Exercise material:
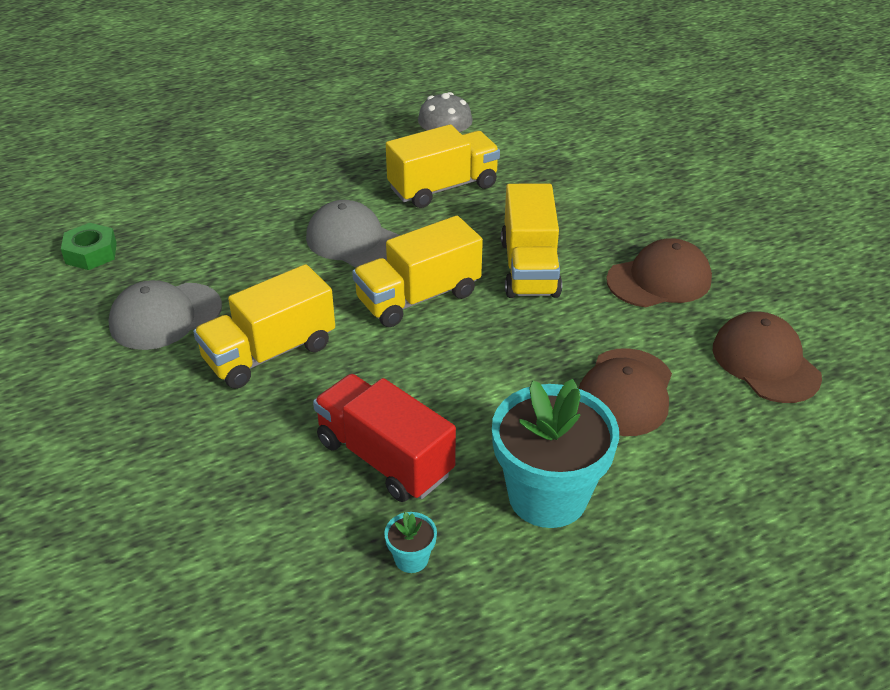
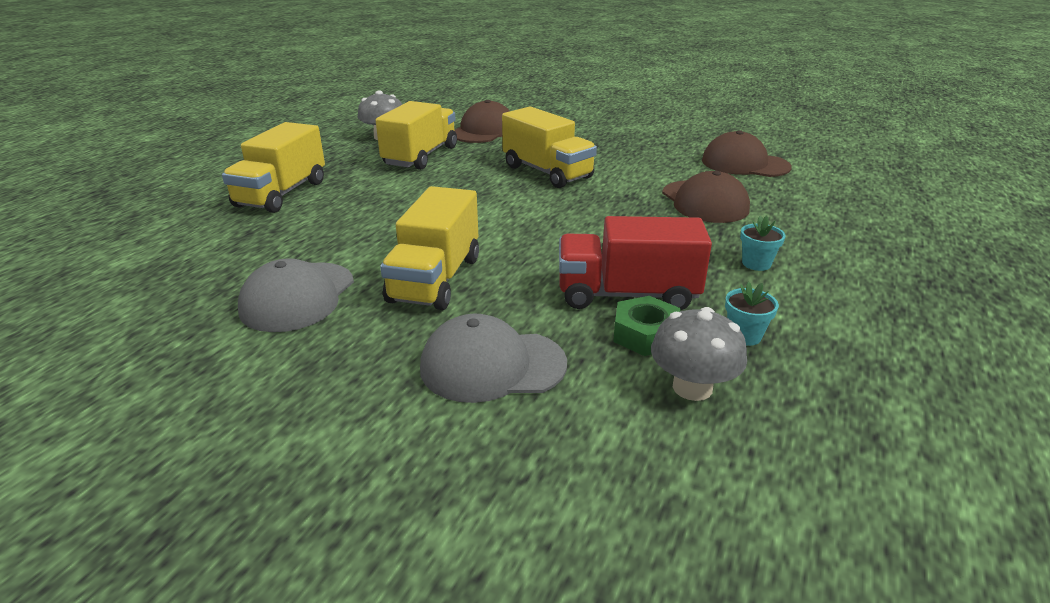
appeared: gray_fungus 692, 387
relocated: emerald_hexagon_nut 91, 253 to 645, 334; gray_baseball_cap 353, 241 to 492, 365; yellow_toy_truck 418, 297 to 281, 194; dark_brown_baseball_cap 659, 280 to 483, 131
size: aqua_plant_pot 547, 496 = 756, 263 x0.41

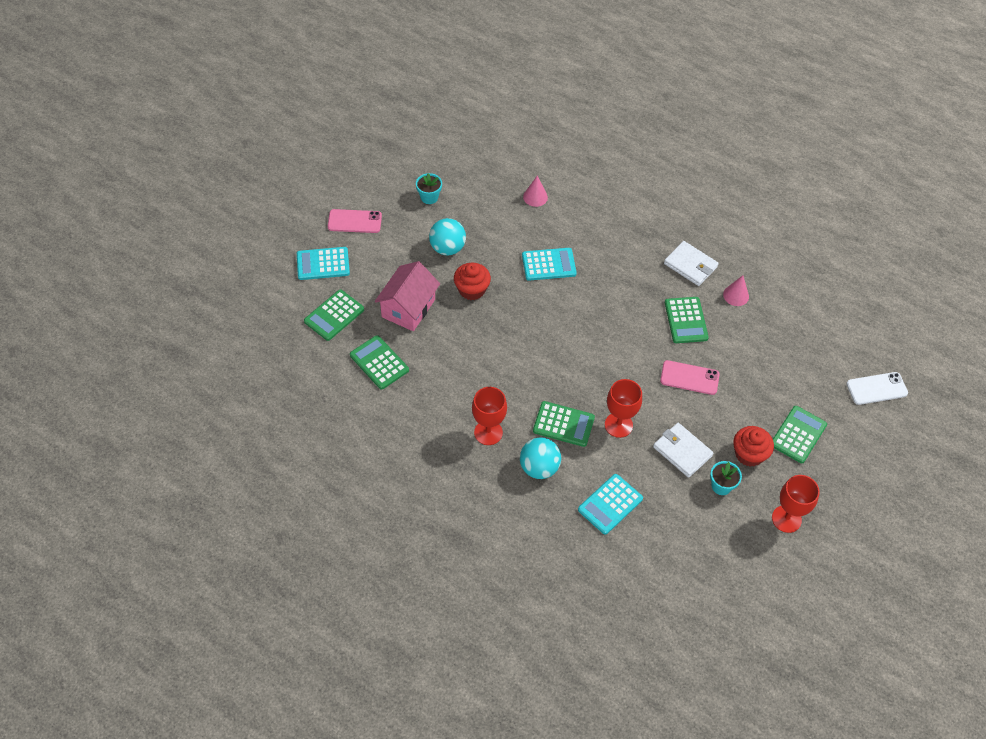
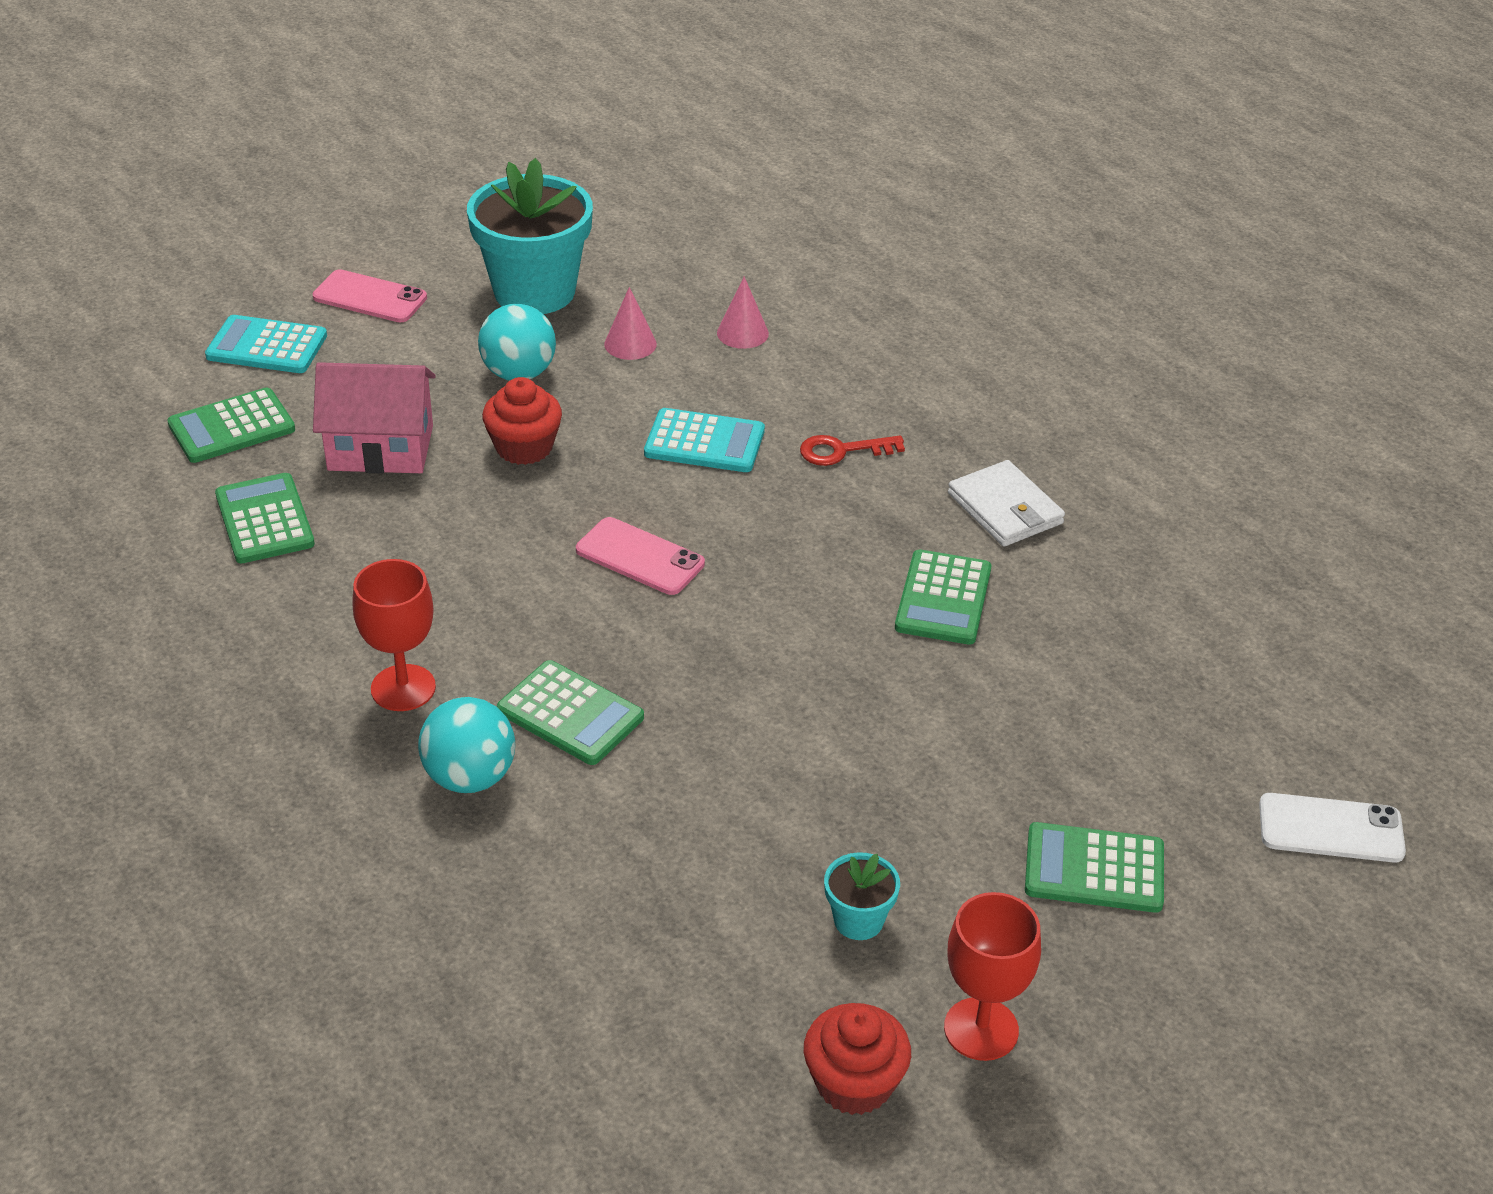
missing: aqua_adding_machine 610, 504; crimson_wine_glass 618, 425; pure_white_card_wallet 682, 451
appeared: crimson_latchkey 842, 451
relocated: rosy_mobile_phone 689, 378 to 640, 557; rosy_cone_shape 736, 295 to 630, 344; crimson_muffin 749, 454 to 854, 1083
spun: rosy_cottage 408, 308 = 380, 448 45 degrees clockwise; emerald_adding_machine 798, 435 = 1094, 869 135 degrees counterclockwise
size: aqua_plant_pot 429, 197 = 534, 291 x2.25

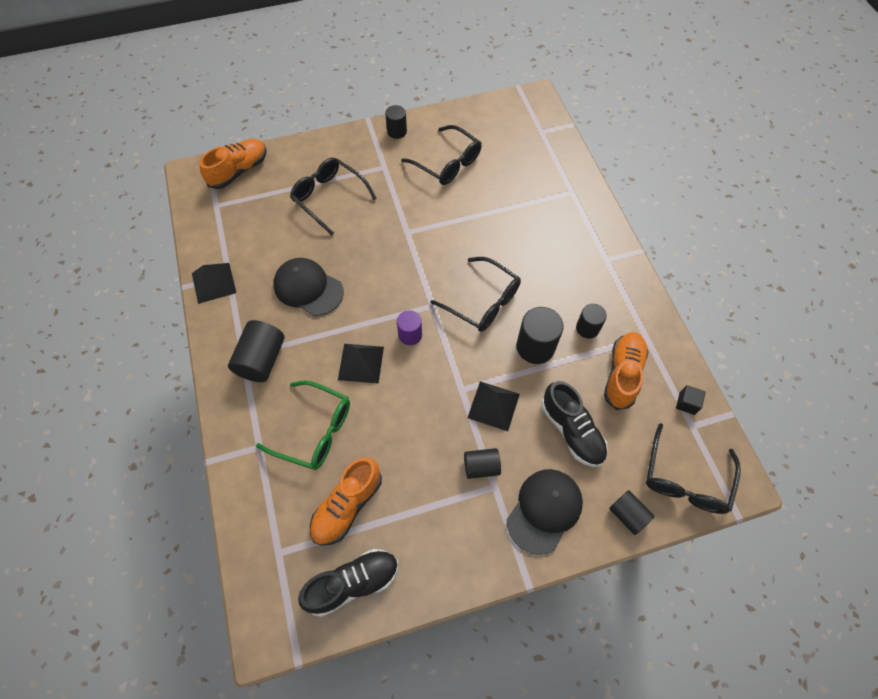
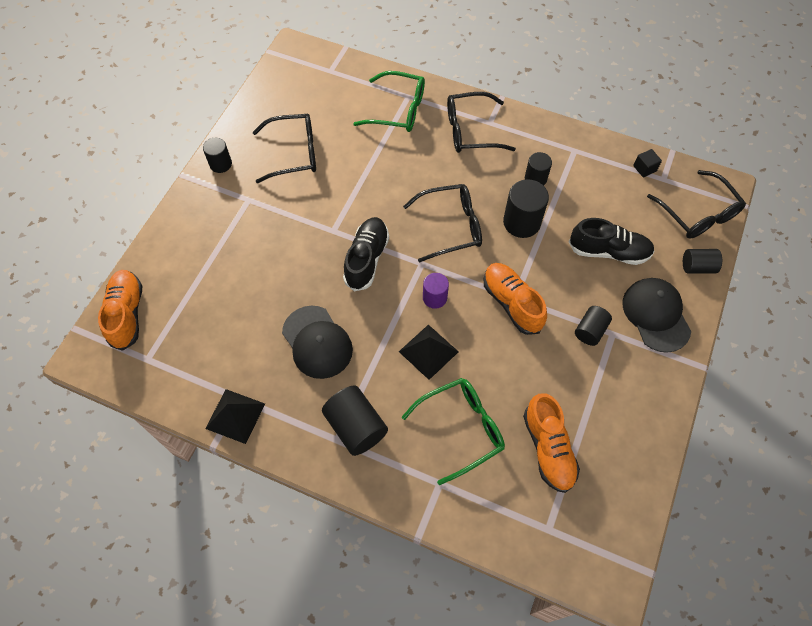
missing: black_pyramid_shape 493, 405
appeared: emerald_eyeglasses 398, 110
relocated: black_eyeglasses 329, 198 to 471, 131; black_lace-up_shoe 353, 583 to 366, 259; orange-coloured_lace-up_shoe 622, 374 to 512, 303
spun: black_baseball_cap 308, 288 = 317, 342 105 degrees counterclockwise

Work to be completed: Leave the images aside and return the records above exactly as written.

The answer:
appeared: gray_fungus 692, 387
relocated: emerald_hexagon_nut 91, 253 to 645, 334; gray_baseball_cap 353, 241 to 492, 365; yellow_toy_truck 418, 297 to 281, 194; dark_brown_baseball_cap 659, 280 to 483, 131
size: aqua_plant_pot 547, 496 = 756, 263 x0.41

missing: aqua_adding_machine 610, 504; crimson_wine_glass 618, 425; pure_white_card_wallet 682, 451
appeared: crimson_latchkey 842, 451
relocated: rosy_mobile_phone 689, 378 to 640, 557; rosy_cone_shape 736, 295 to 630, 344; crimson_muffin 749, 454 to 854, 1083
spun: rosy_cottage 408, 308 = 380, 448 45 degrees clockwise; emerald_adding_machine 798, 435 = 1094, 869 135 degrees counterclockwise
size: aqua_plant_pot 429, 197 = 534, 291 x2.25

missing: black_pyramid_shape 493, 405
appeared: emerald_eyeglasses 398, 110
relocated: black_eyeglasses 329, 198 to 471, 131; black_lace-up_shoe 353, 583 to 366, 259; orange-coloured_lace-up_shoe 622, 374 to 512, 303
spun: black_baseball_cap 308, 288 = 317, 342 105 degrees counterclockwise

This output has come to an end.